§ EXTRACTED RECORDS:
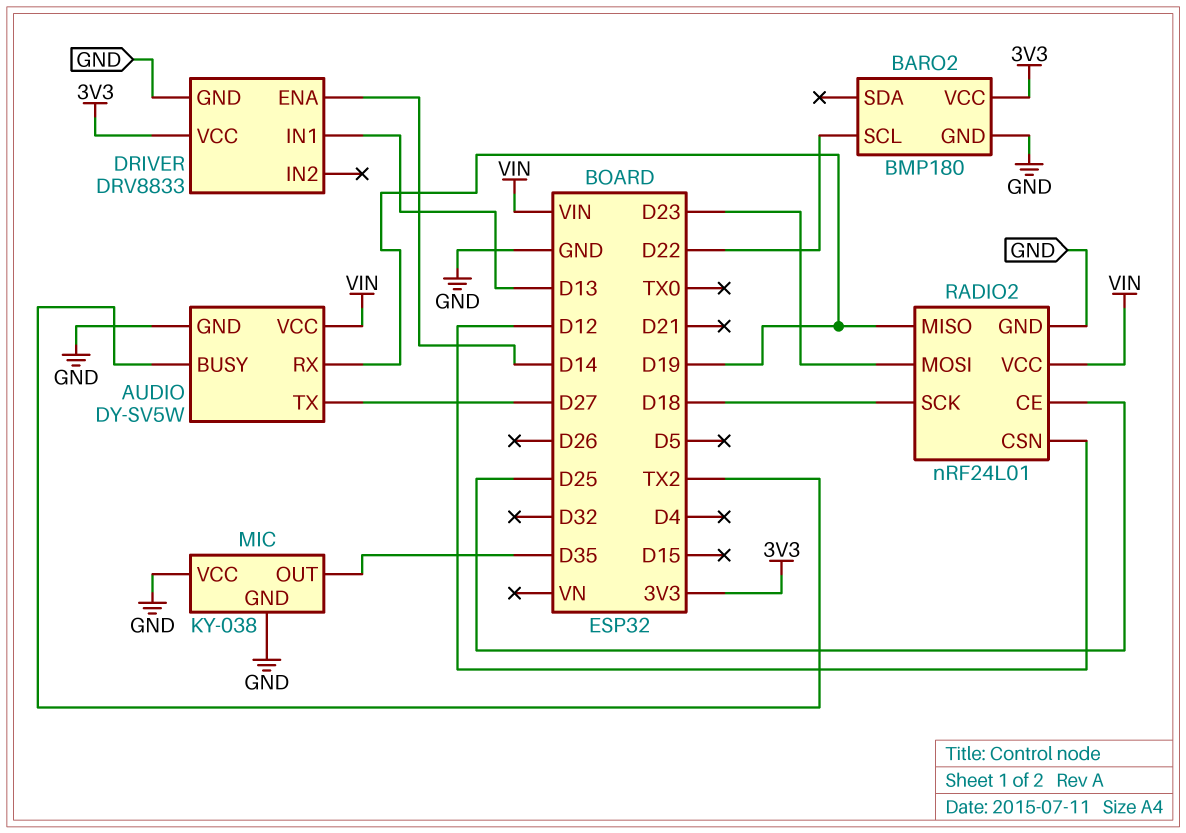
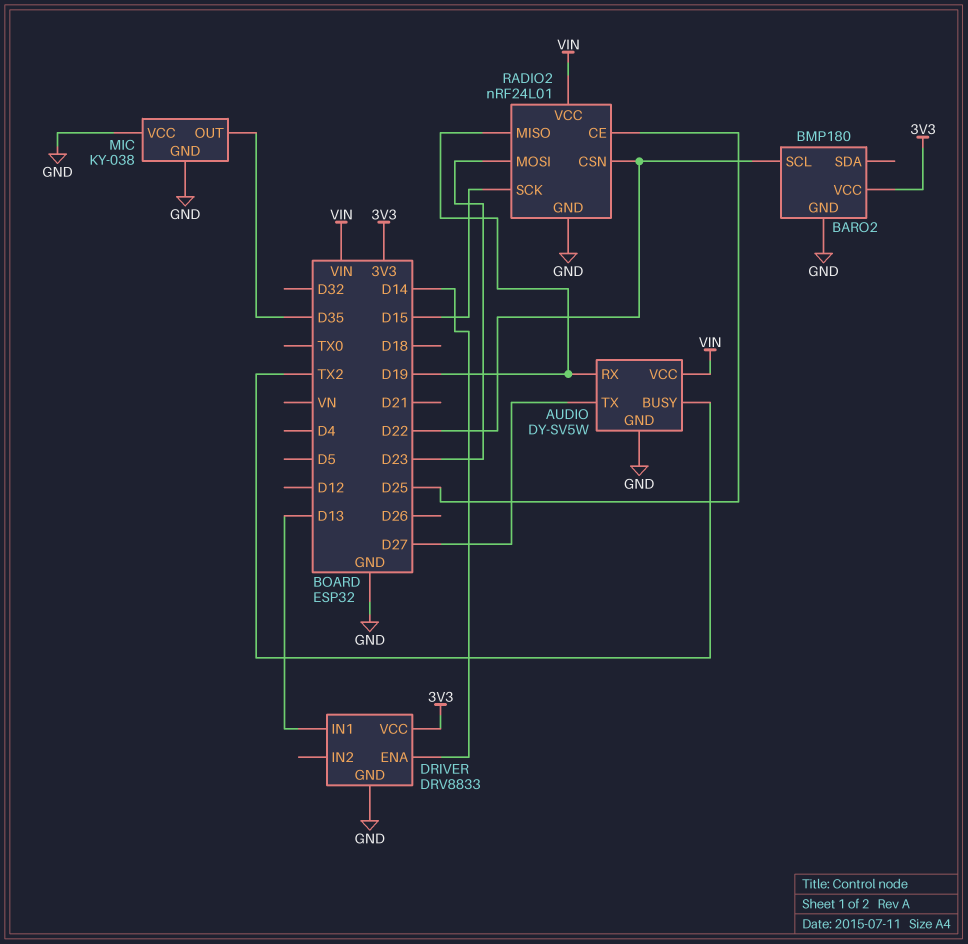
RADIO2 pin CSN: D12 -> D22
RADIO2 pin SCK: D18 -> D15

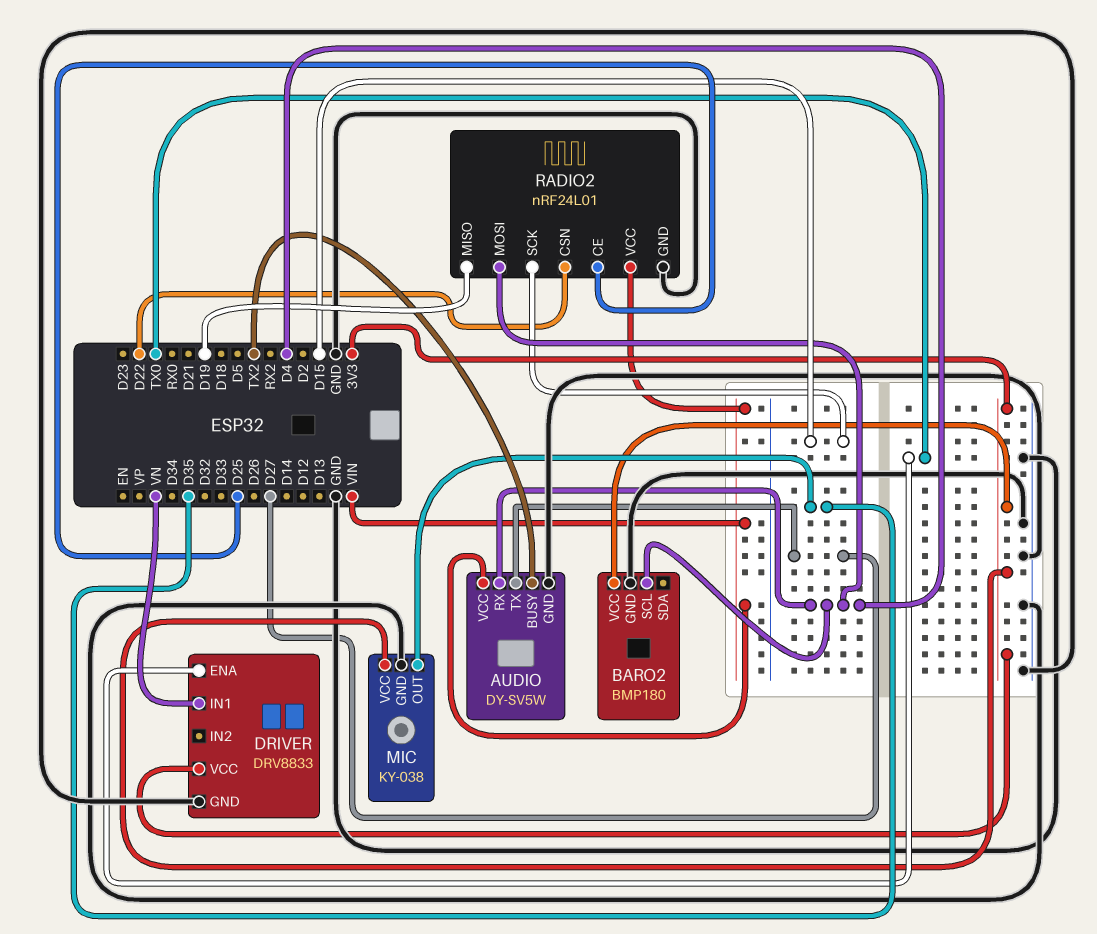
AUDIO pin RX: D19 -> D4
BARO2 pin SCL: D22 -> D4
DRIVER pin ENA: D14 -> TX0
DRIVER pin IN1: D13 -> VN
MIC pin VCC: GND -> 3V3
RADIO2 pin MOSI: D23 -> D4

§ EXERCISE AIM: Please count how many lines of the records include "DRIVER", giving the number and nothing else.

§ FINISHED EXERCISE: 2